= EXERCISE DATA =
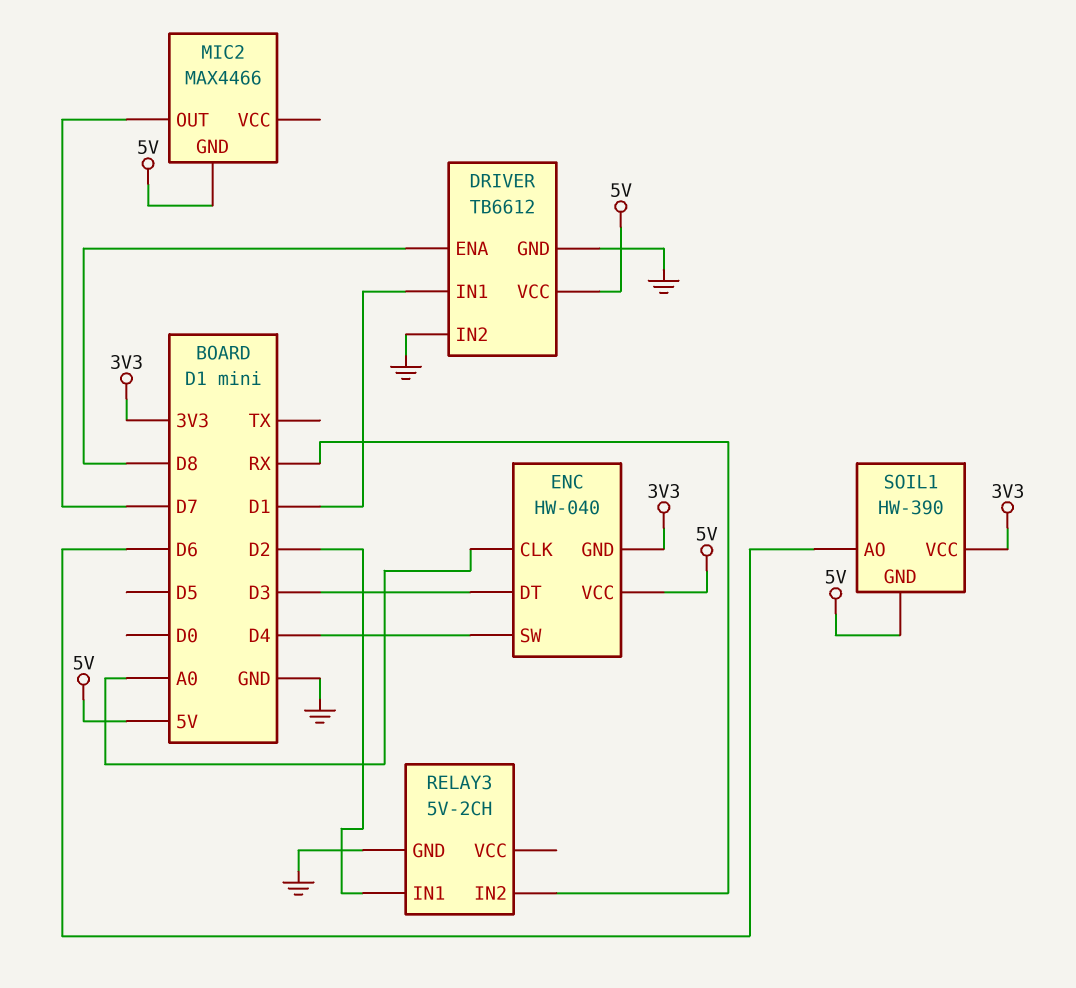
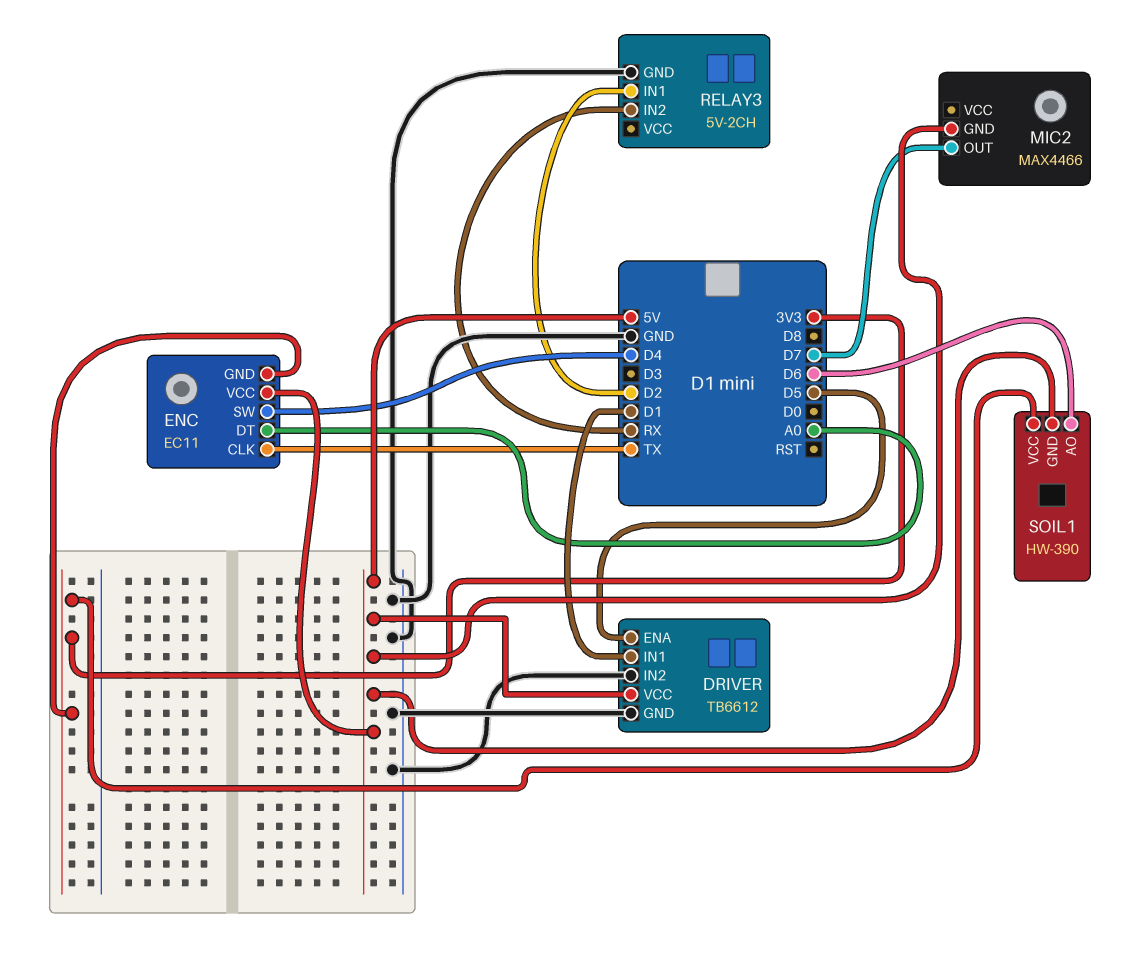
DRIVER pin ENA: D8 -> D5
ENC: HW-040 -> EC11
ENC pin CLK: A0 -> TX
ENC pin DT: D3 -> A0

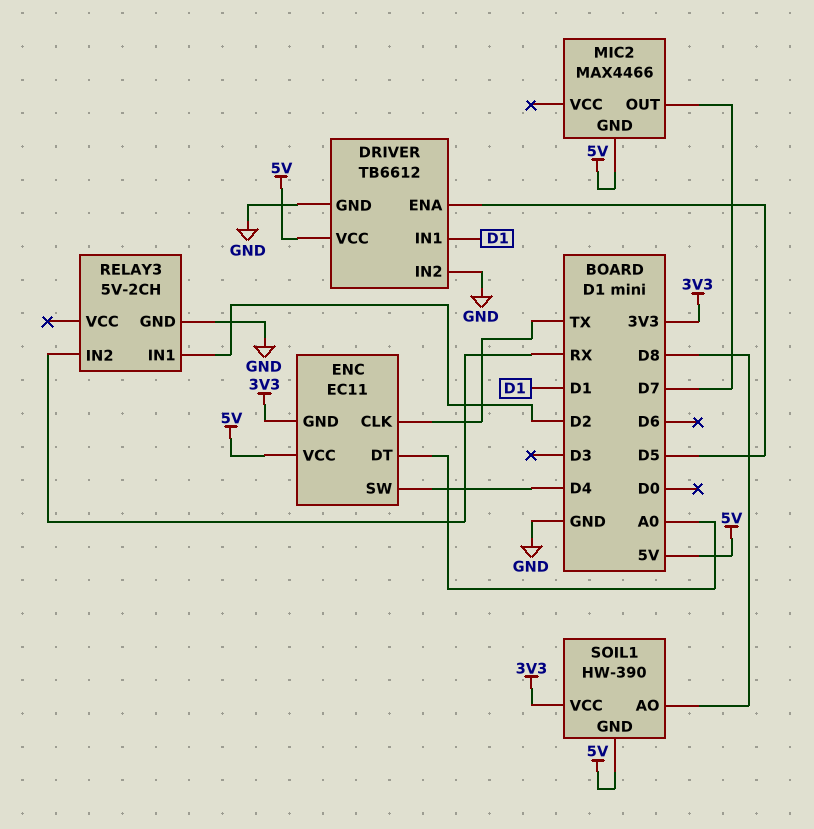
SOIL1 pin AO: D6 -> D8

= WHAT TO DO =
The answer must be an exact transcription of the lines from the one containing "ENC: HW-040 -> EC11" through the last line of the records above, both included, with no pictures.

= ANSWER BOX =
ENC: HW-040 -> EC11
ENC pin CLK: A0 -> TX
ENC pin DT: D3 -> A0

SOIL1 pin AO: D6 -> D8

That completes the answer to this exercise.